◆ **The problem**: Look for "none" in each line of the entries, and return the matching lines.

◆ **Records shown**:

---

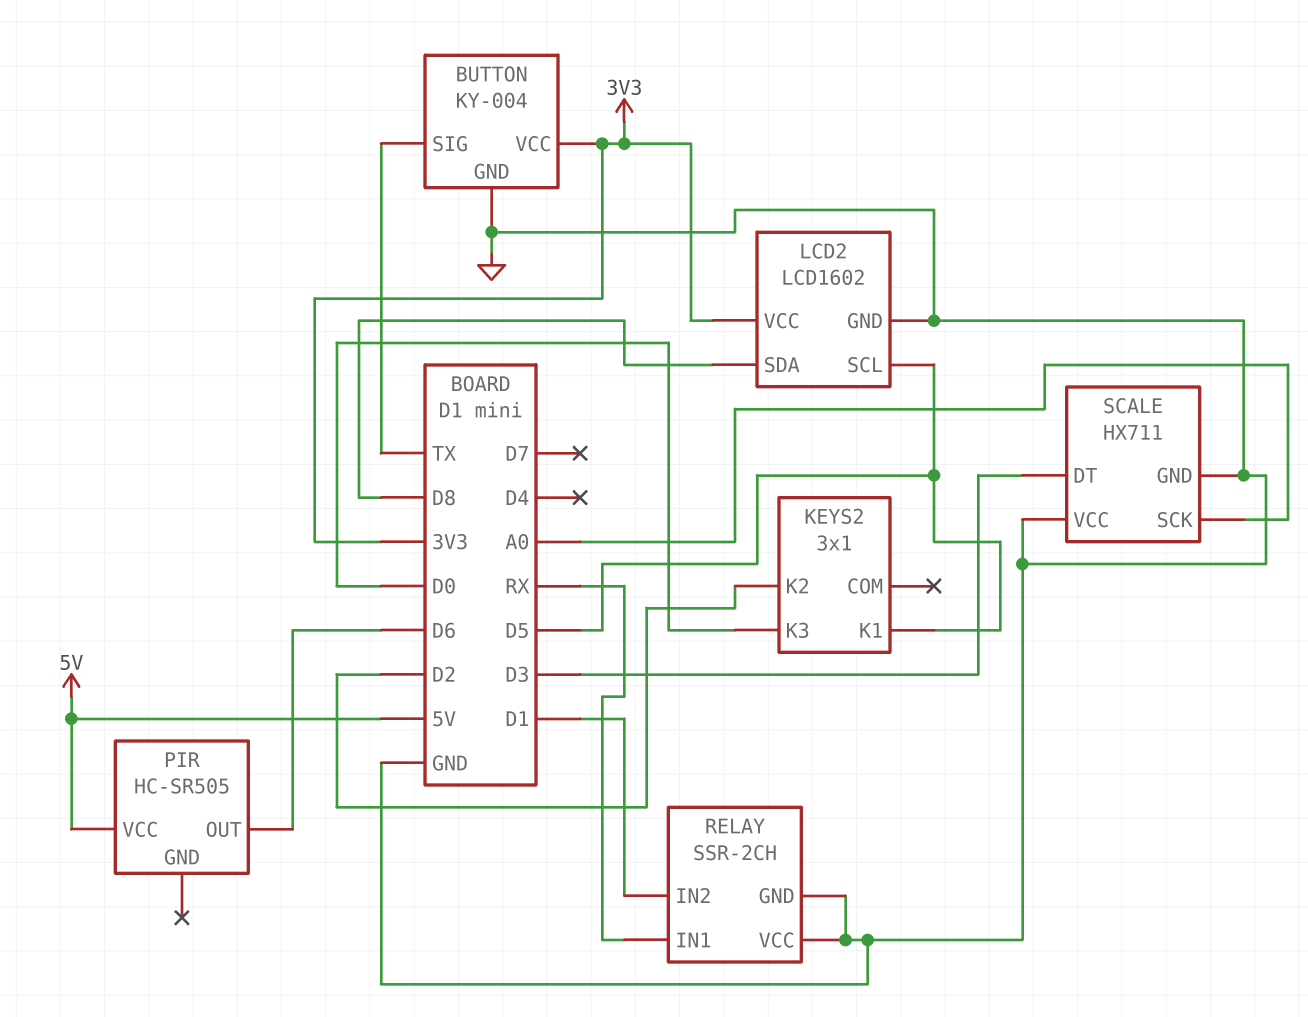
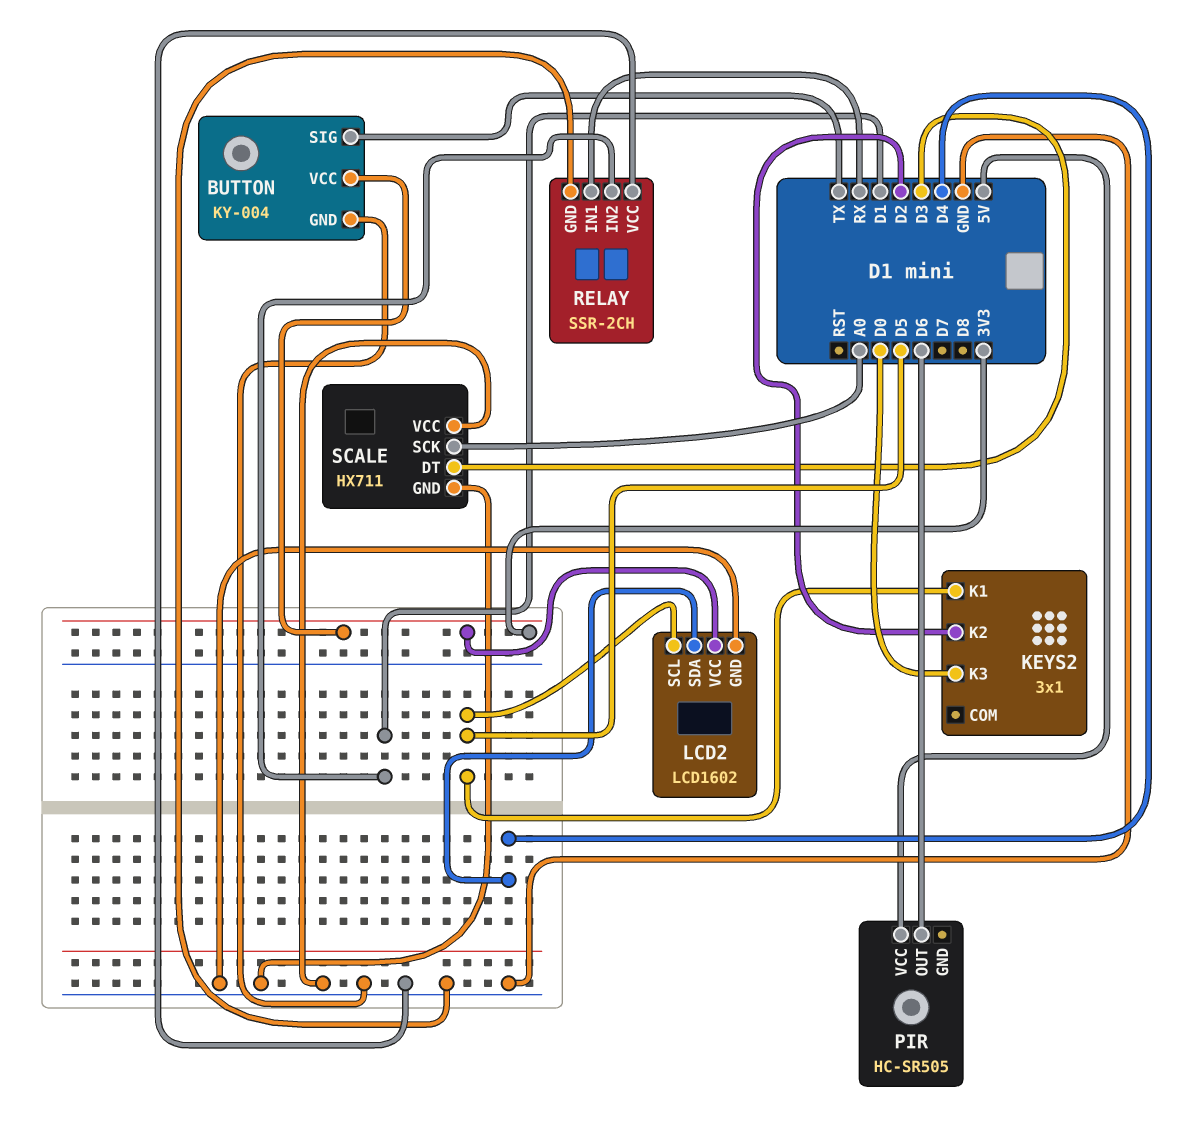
LCD2 pin SDA: D8 -> D4

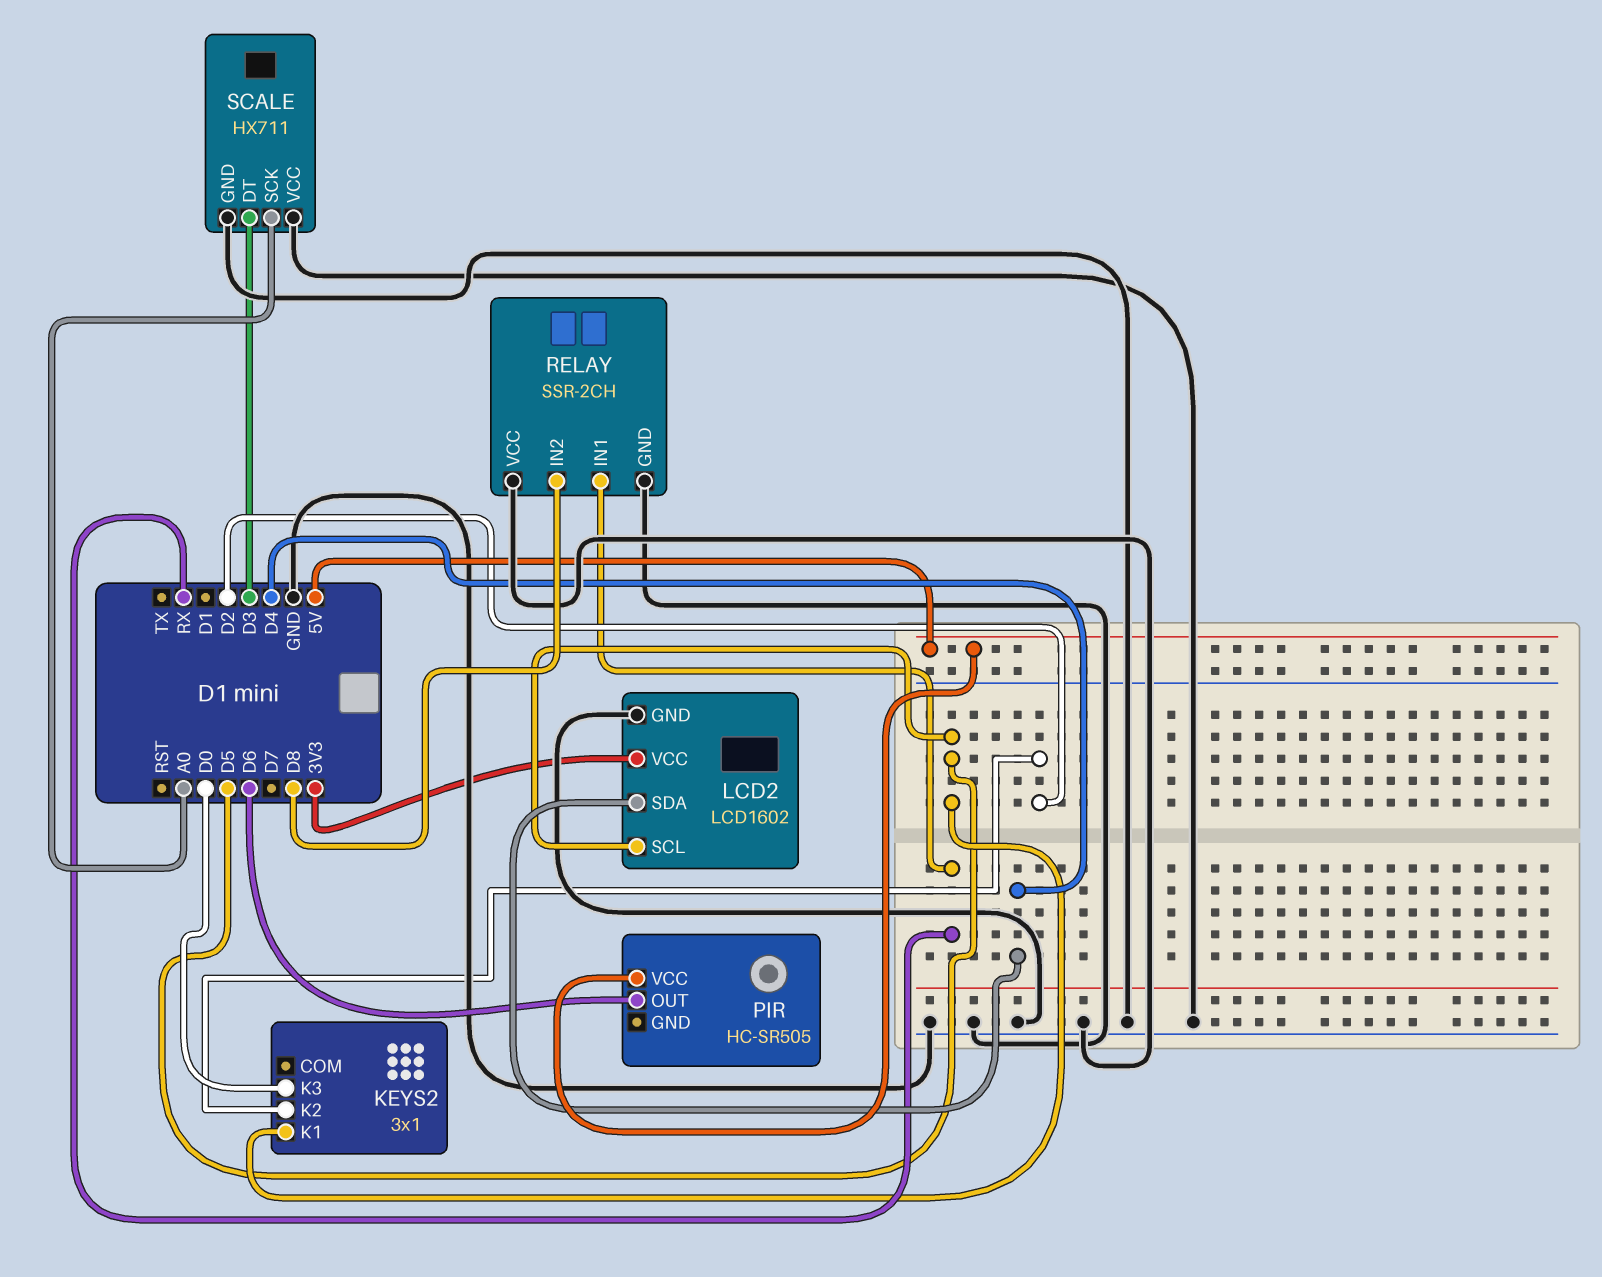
BUTTON: KY-004 -> none
BUTTON pin GND: GND -> none
BUTTON pin SIG: TX -> none
BUTTON pin VCC: 3V3 -> none
RELAY pin IN2: D1 -> D8

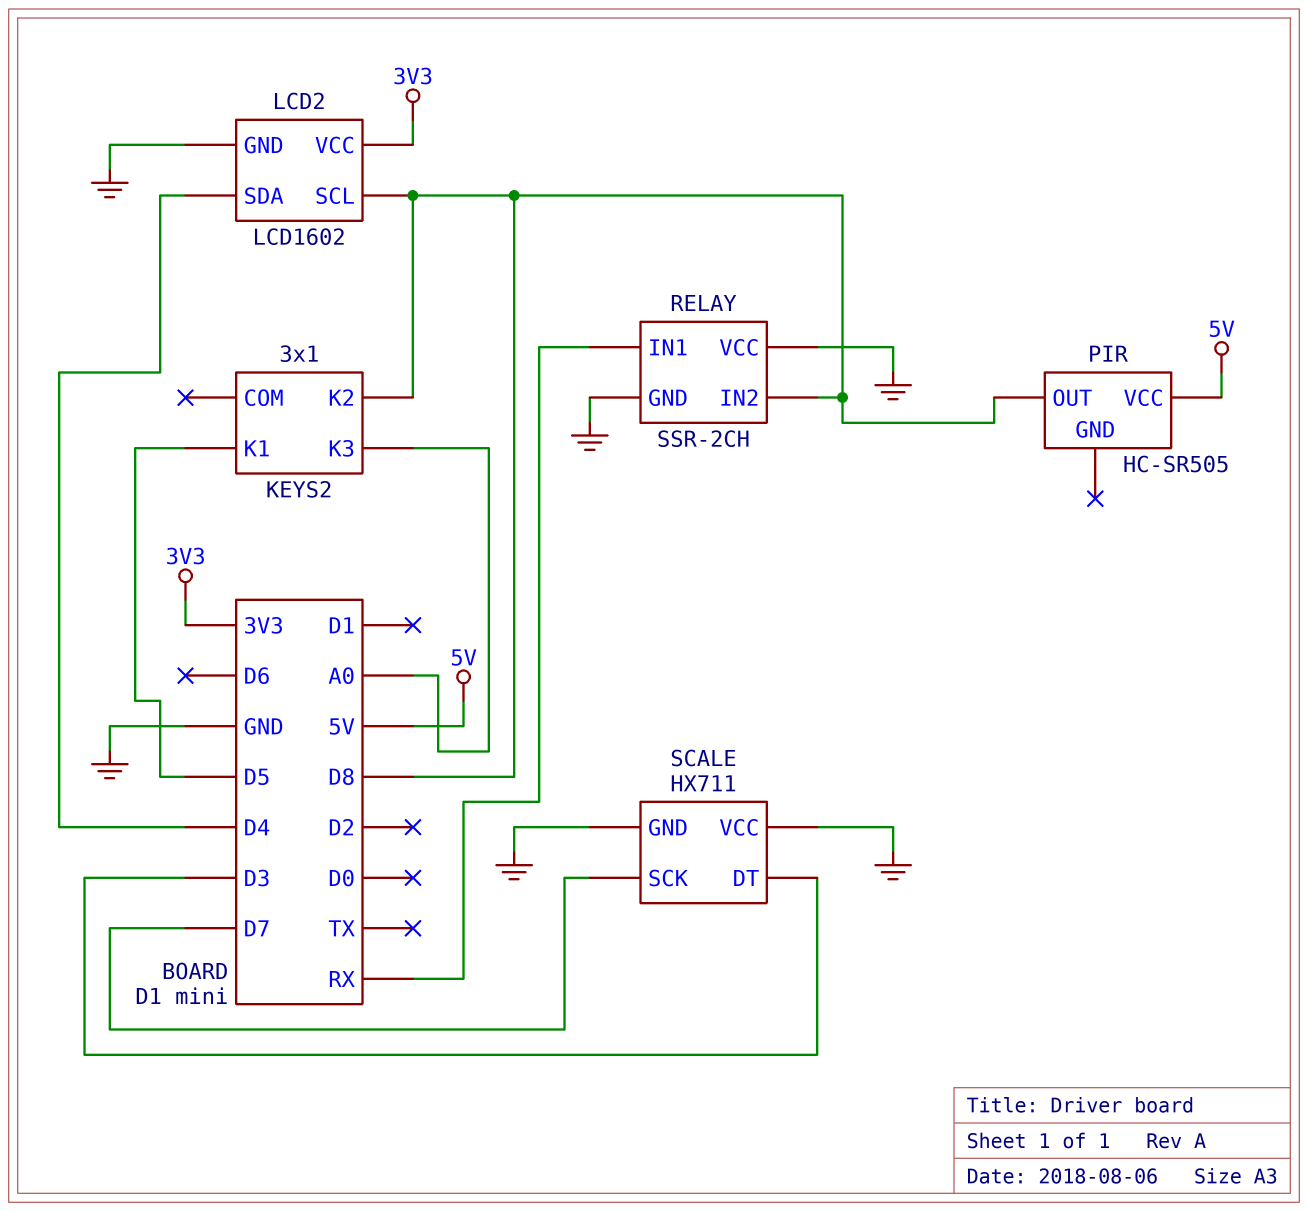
KEYS2 pin K2: D2 -> D8
KEYS2 pin K3: D0 -> A0
LCD2 pin SCL: D5 -> D8
PIR pin OUT: D6 -> D8
SCALE pin SCK: A0 -> D7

---

◆ **Task solution**:
BUTTON: KY-004 -> none
BUTTON pin GND: GND -> none
BUTTON pin SIG: TX -> none
BUTTON pin VCC: 3V3 -> none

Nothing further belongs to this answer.